_TASK GOAL:_
Examine each line of the data. Copy the line if it includes the word "HAMMER".

Scene edit records:
::::::::::

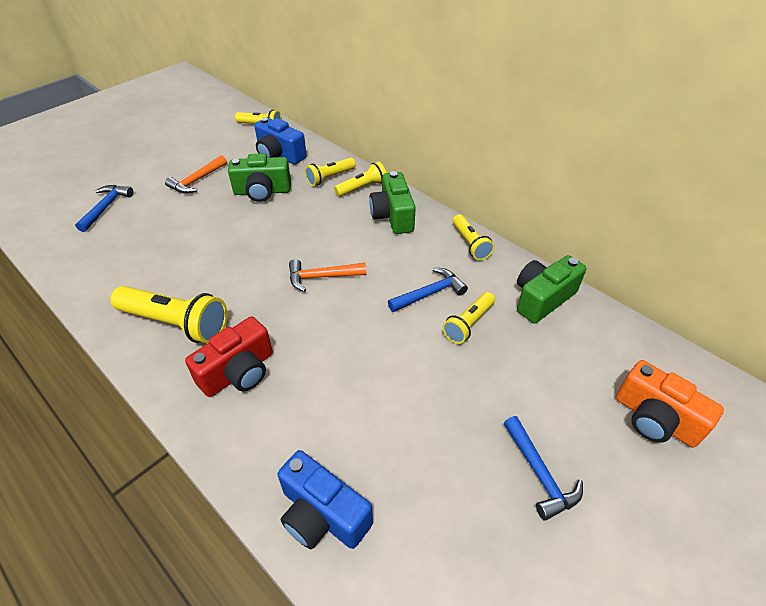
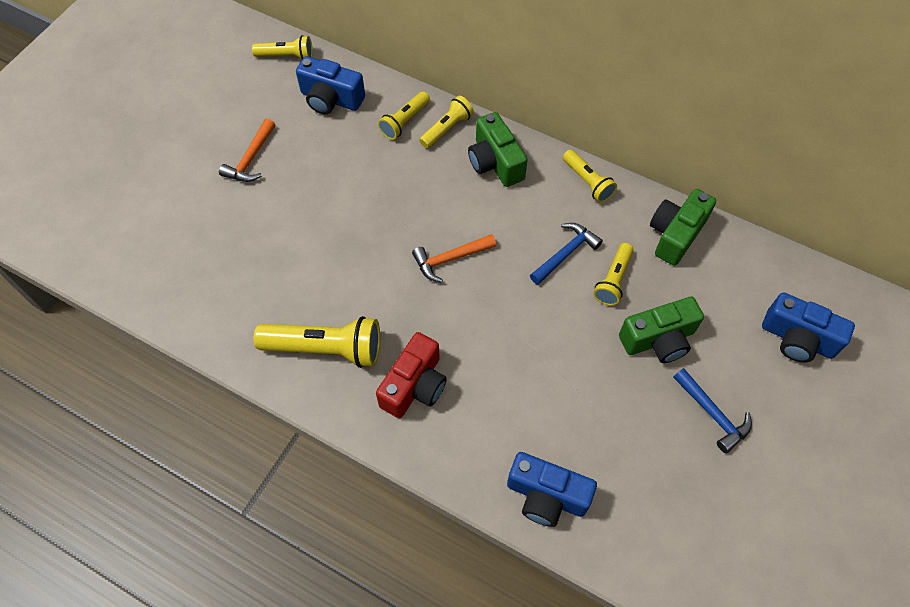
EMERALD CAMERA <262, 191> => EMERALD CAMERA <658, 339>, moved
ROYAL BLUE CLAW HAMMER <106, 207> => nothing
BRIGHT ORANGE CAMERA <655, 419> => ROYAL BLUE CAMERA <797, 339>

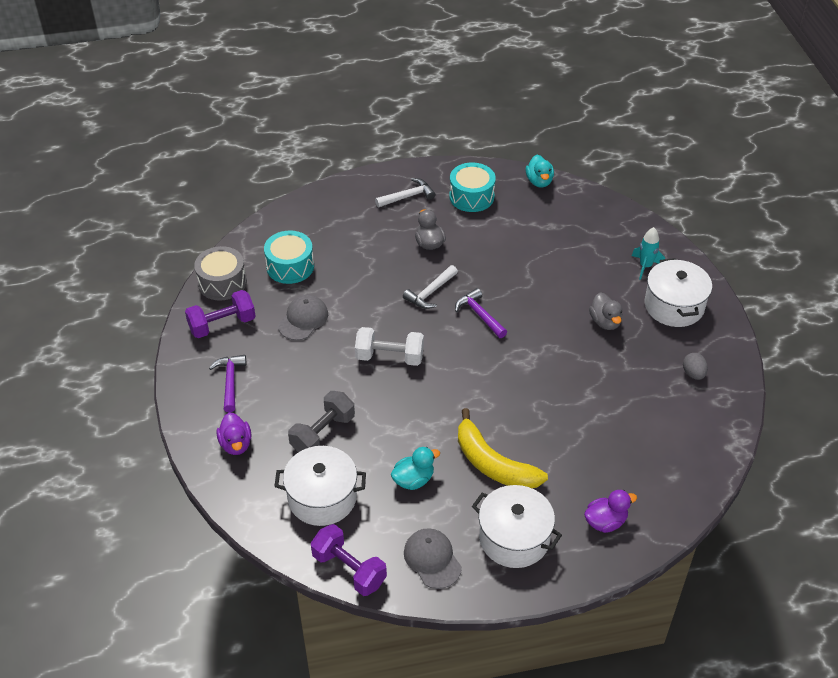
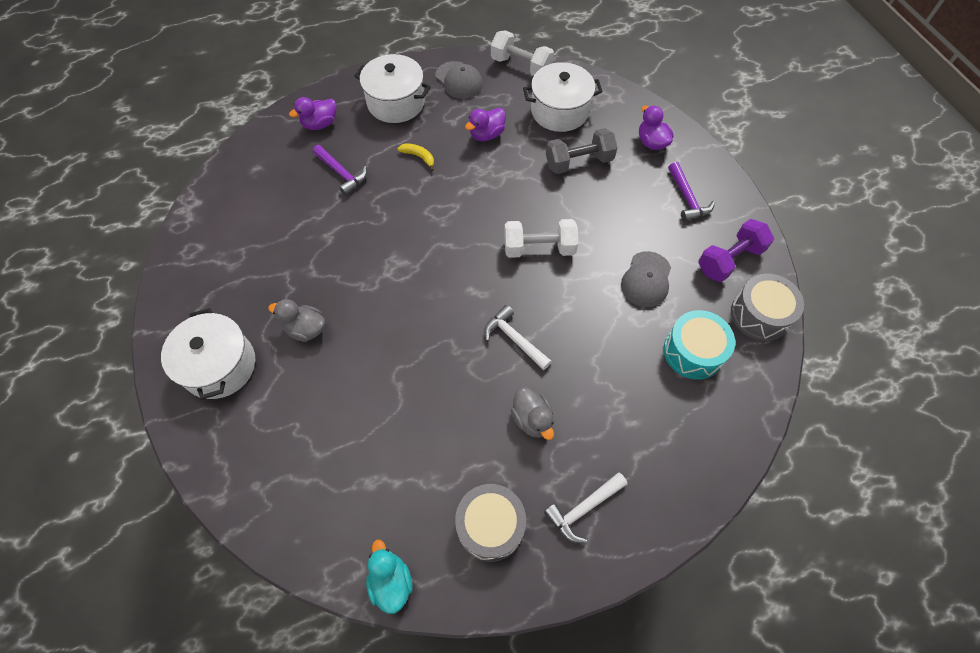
TEAL TOY DRUM <471, 196> => GRAY TOY DRUM <490, 525>
TEAL ROCKET <645, 266> => nothing
SNOW-WHITE CLAW HAMMER <430, 293> => SNOW-WHITE CLAW HAMMER <514, 339>, 75 degrees counterclockwise
ROYAL PURPLE CLAW HAMMER <479, 315> => ROYAL PURPLE CLAW HAMMER <342, 173>, moved
GRAY TOY DUCK <605, 322> => GRAY TOY DUCK <305, 329>, 45 degrees counterclockwise
GRAY EGG SHAPE <693, 373> => nothing
GRAY FREE WEIGHT <323, 433> => GRAY FREE WEIGHT <579, 162>, 45 degrees clockwise
GOLDEN BANANA <493, 464> => GOLDEN BANANA <419, 157>, x0.43
TEAL TOY DUCK <413, 480> => ROYAL PURPLE TOY DUCK <486, 134>
ROYAL PURPLE FREE WEIGHT <349, 569> => SNOW-WHITE FREE WEIGHT <521, 66>

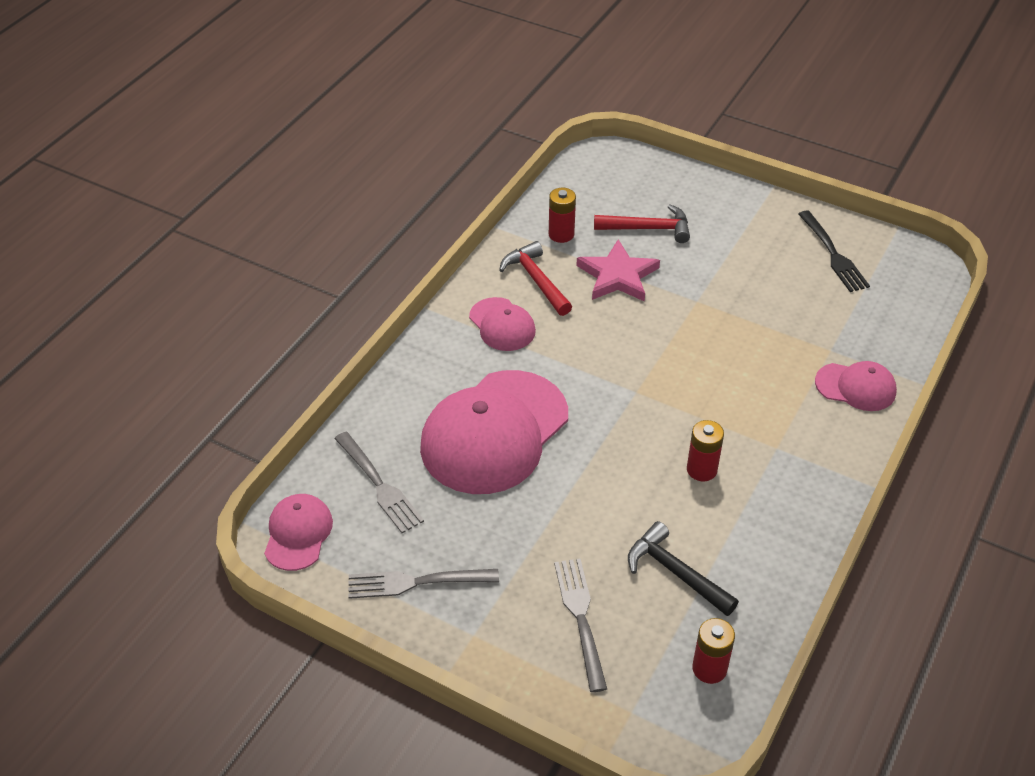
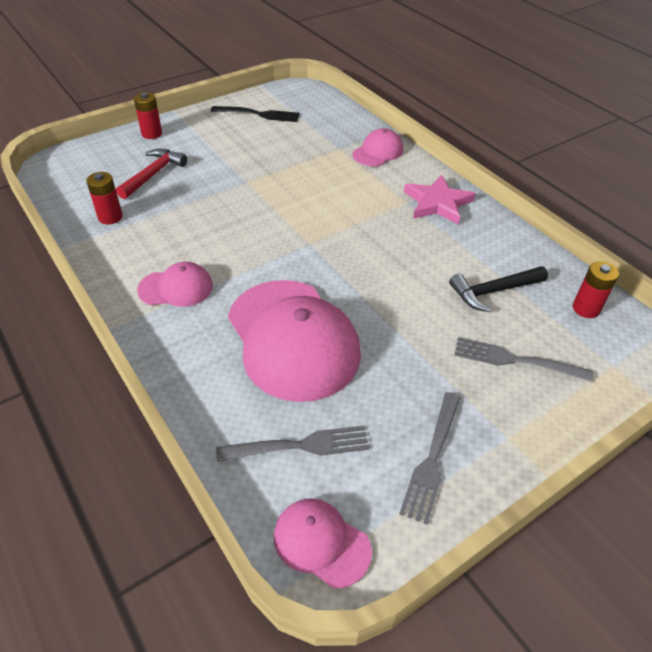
ROSE-PINK STAR <618, 276> => ROSE-PINK STAR <437, 203>, moved
CRIMSON CLAW HAMMER <536, 280> => nothing
CRIMSON POWER CELL <701, 469> => CRIMSON POWER CELL <152, 134>, moved

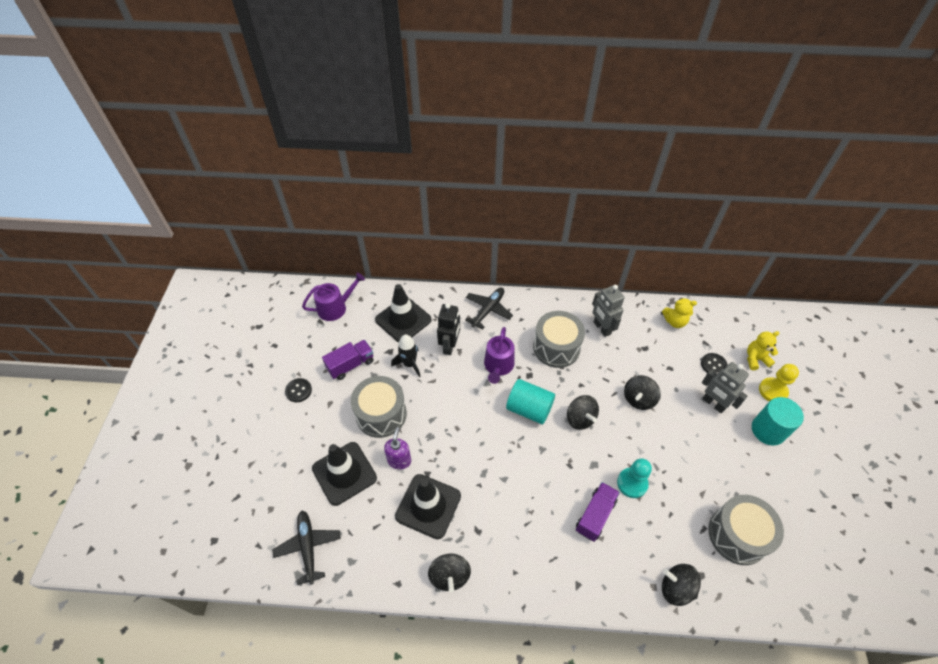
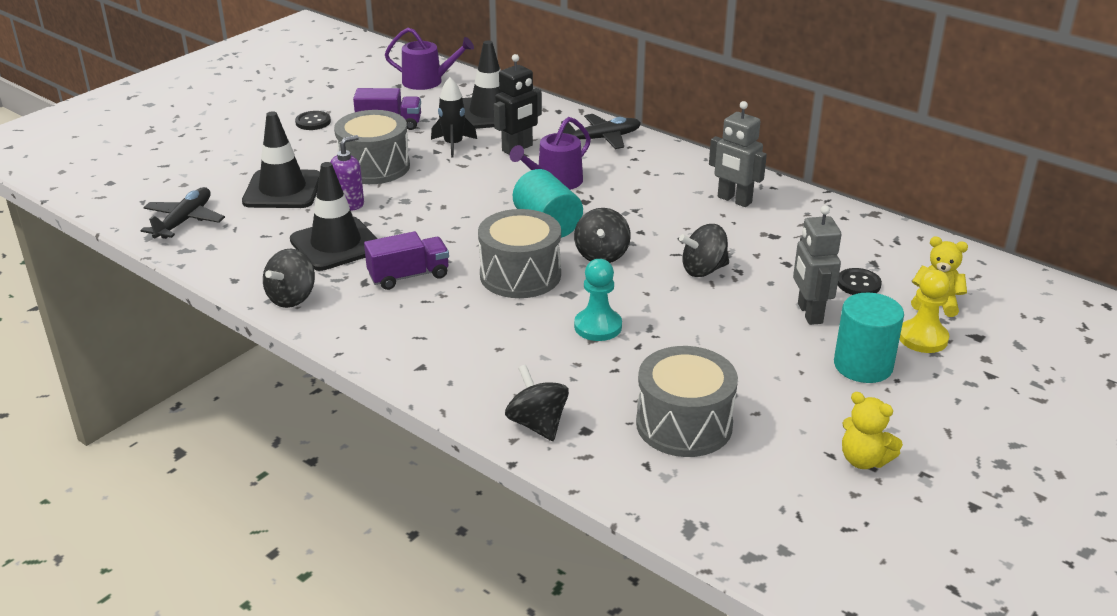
GRAY ROBOT FIGURE <601, 328> => GRAY ROBOT FIGURE <734, 200>, 60 degrees counterclockwise
GOLDEN TEDDY BEAR <674, 321> => GOLDEN TEDDY BEAR <864, 460>, moved
GRAY TOY DRUM <556, 347> => GRAY TOY DRUM <520, 275>, moved
ROYAL PURPLE LORRY <595, 515> => ROYAL PURPLE LORRY <408, 276>, moved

::::::::::

_OUTPUT:_
ROYAL BLUE CLAW HAMMER <106, 207> => nothing
SNOW-WHITE CLAW HAMMER <430, 293> => SNOW-WHITE CLAW HAMMER <514, 339>, 75 degrees counterclockwise
ROYAL PURPLE CLAW HAMMER <479, 315> => ROYAL PURPLE CLAW HAMMER <342, 173>, moved
CRIMSON CLAW HAMMER <536, 280> => nothing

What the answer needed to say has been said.